[Object transformation records]
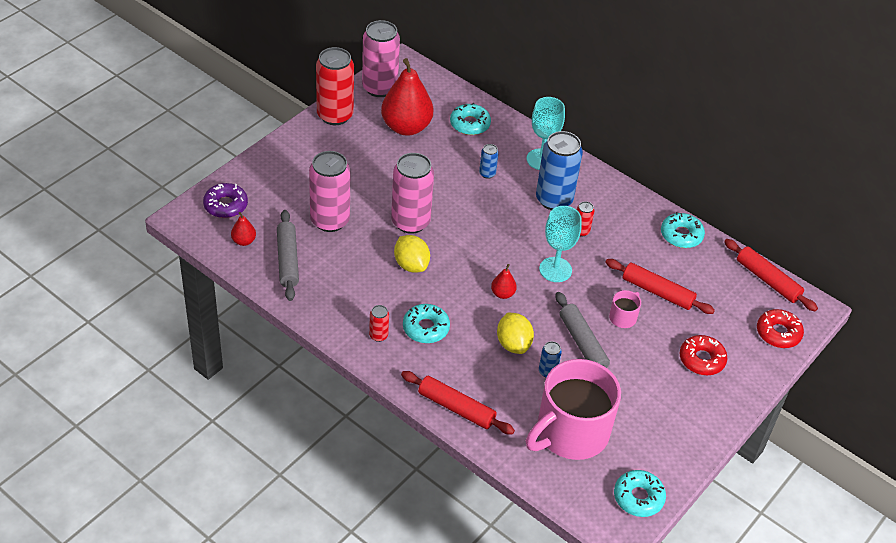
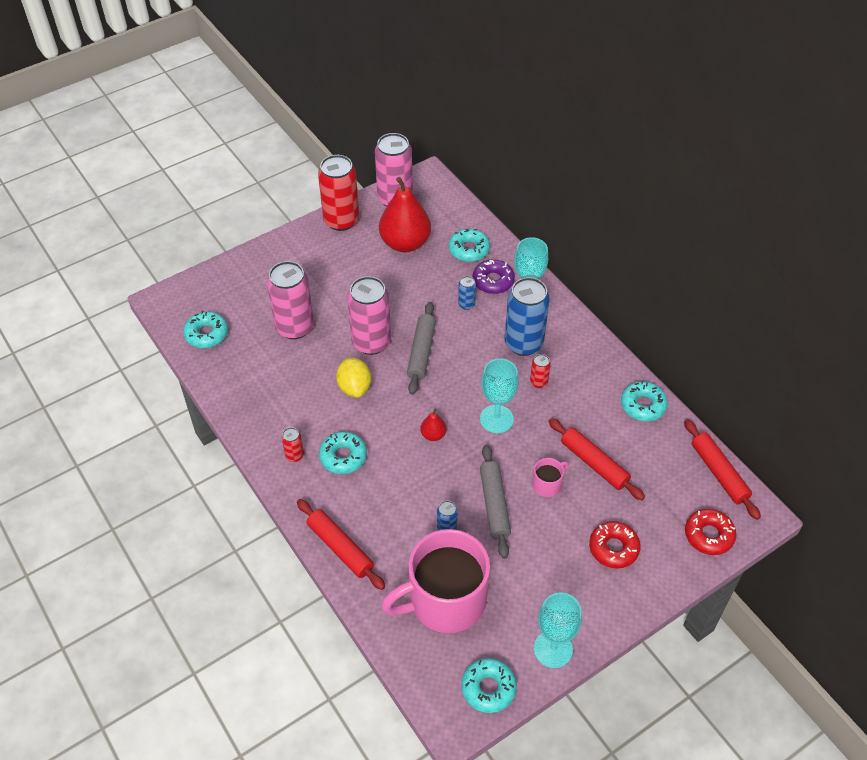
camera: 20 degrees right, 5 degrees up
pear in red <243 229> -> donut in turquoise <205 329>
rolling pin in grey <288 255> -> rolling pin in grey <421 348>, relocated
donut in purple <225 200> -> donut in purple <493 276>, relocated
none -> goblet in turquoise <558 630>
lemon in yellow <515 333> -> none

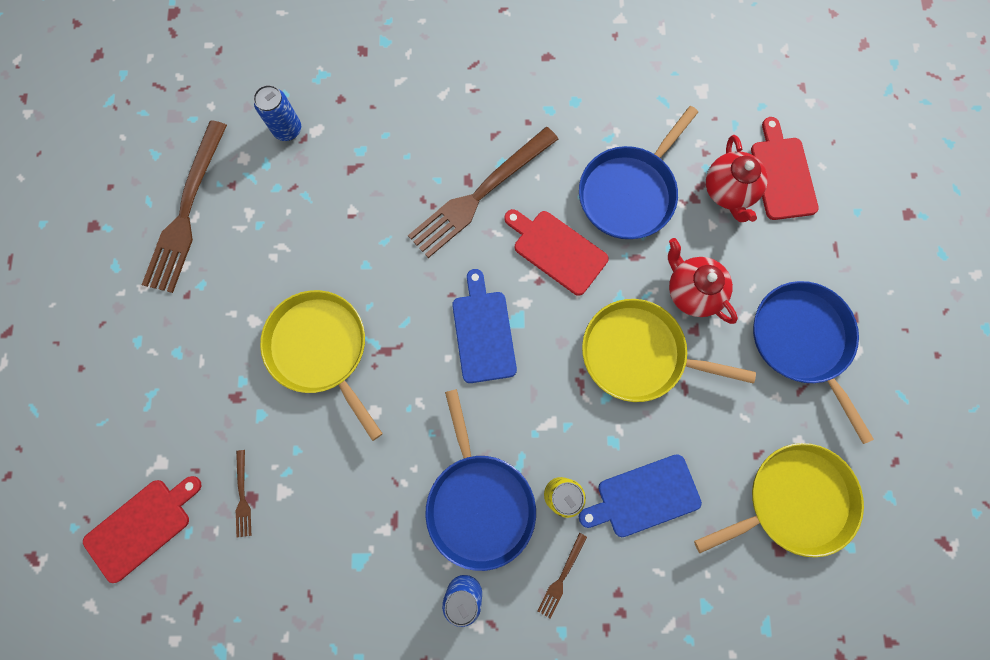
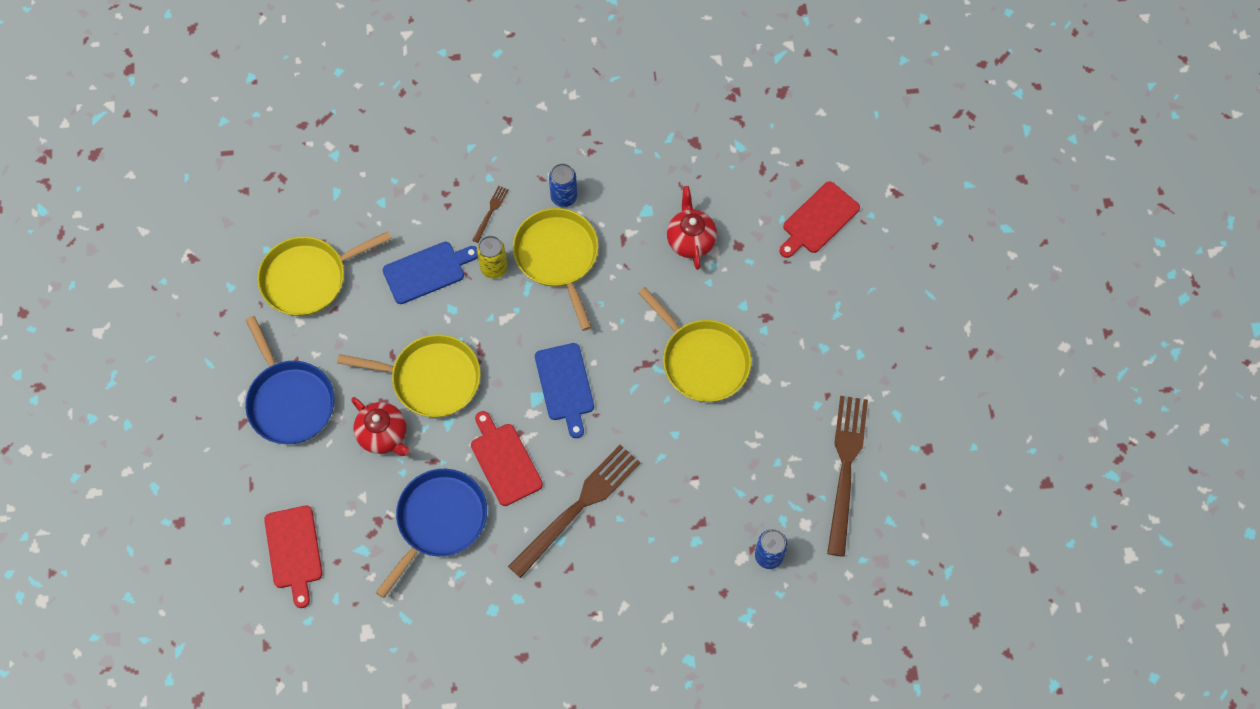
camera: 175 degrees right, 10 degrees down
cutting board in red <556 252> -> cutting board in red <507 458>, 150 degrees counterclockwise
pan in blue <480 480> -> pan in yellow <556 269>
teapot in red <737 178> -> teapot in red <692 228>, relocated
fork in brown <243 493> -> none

**What you are asked to do**
The copy must include every record exactly and none of the pictures.

**Answer space**
camera: 20 degrees right, 5 degrees up
pear in red <243 229> -> donut in turquoise <205 329>
rolling pin in grey <288 255> -> rolling pin in grey <421 348>, relocated
donut in purple <225 200> -> donut in purple <493 276>, relocated
none -> goblet in turquoise <558 630>
lemon in yellow <515 333> -> none

camera: 175 degrees right, 10 degrees down
cutting board in red <556 252> -> cutting board in red <507 458>, 150 degrees counterclockwise
pan in blue <480 480> -> pan in yellow <556 269>
teapot in red <737 178> -> teapot in red <692 228>, relocated
fork in brown <243 493> -> none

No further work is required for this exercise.